● TASK DESCRIPTION
Start the copy at the line holding "- appeared: flashlight" and continue it exactly through the last line of the entries, leaving out pictures and anything else.

....................

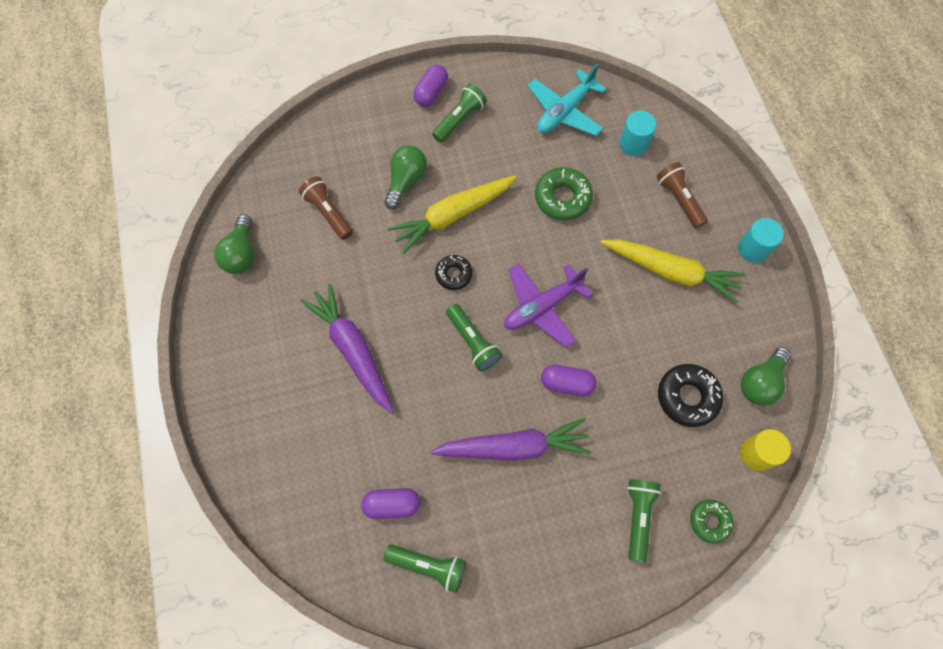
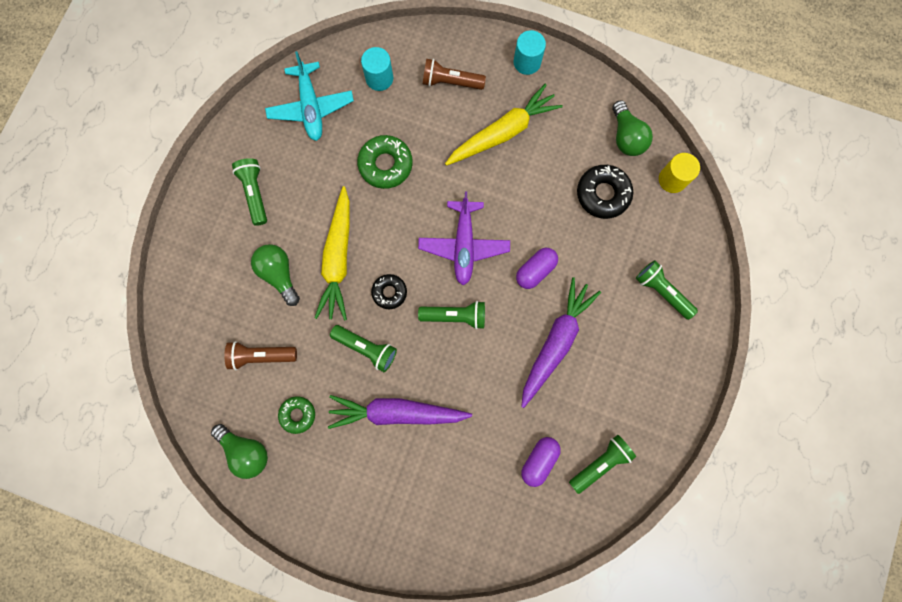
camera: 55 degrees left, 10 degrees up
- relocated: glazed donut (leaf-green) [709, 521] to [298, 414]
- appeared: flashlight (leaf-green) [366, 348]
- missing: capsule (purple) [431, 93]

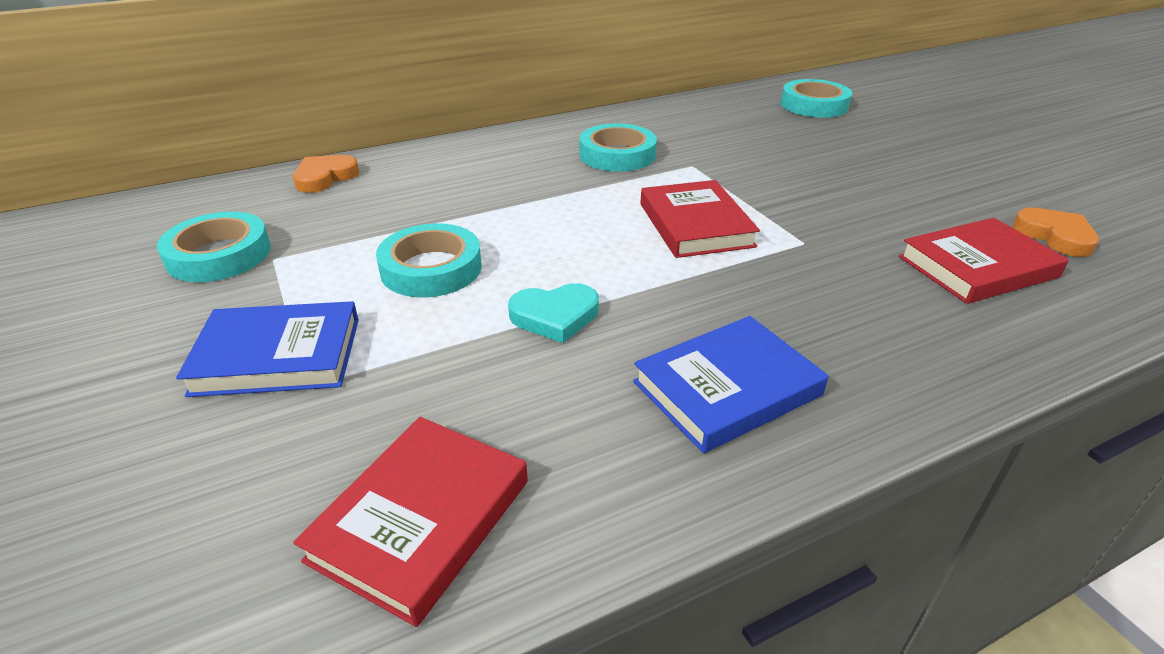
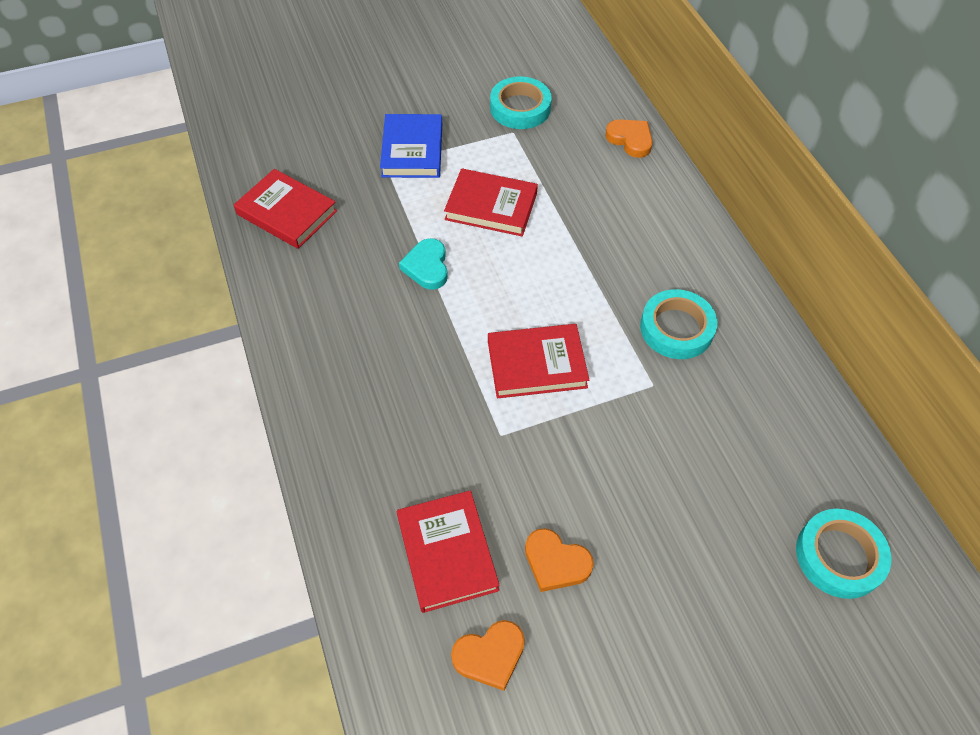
camera: 95 degrees right, 20 degrees up
- exchanged: roll of tape (aqua) [431, 268] to book (crimson) [491, 206]
- appeared: love heart (bright orange) [556, 562]
- missing: book (blue) [727, 388]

....................

● RESULT OF THIS TASK
- appeared: flashlight (leaf-green) [366, 348]
- missing: capsule (purple) [431, 93]

camera: 95 degrees right, 20 degrees up
- exchanged: roll of tape (aqua) [431, 268] to book (crimson) [491, 206]
- appeared: love heart (bright orange) [556, 562]
- missing: book (blue) [727, 388]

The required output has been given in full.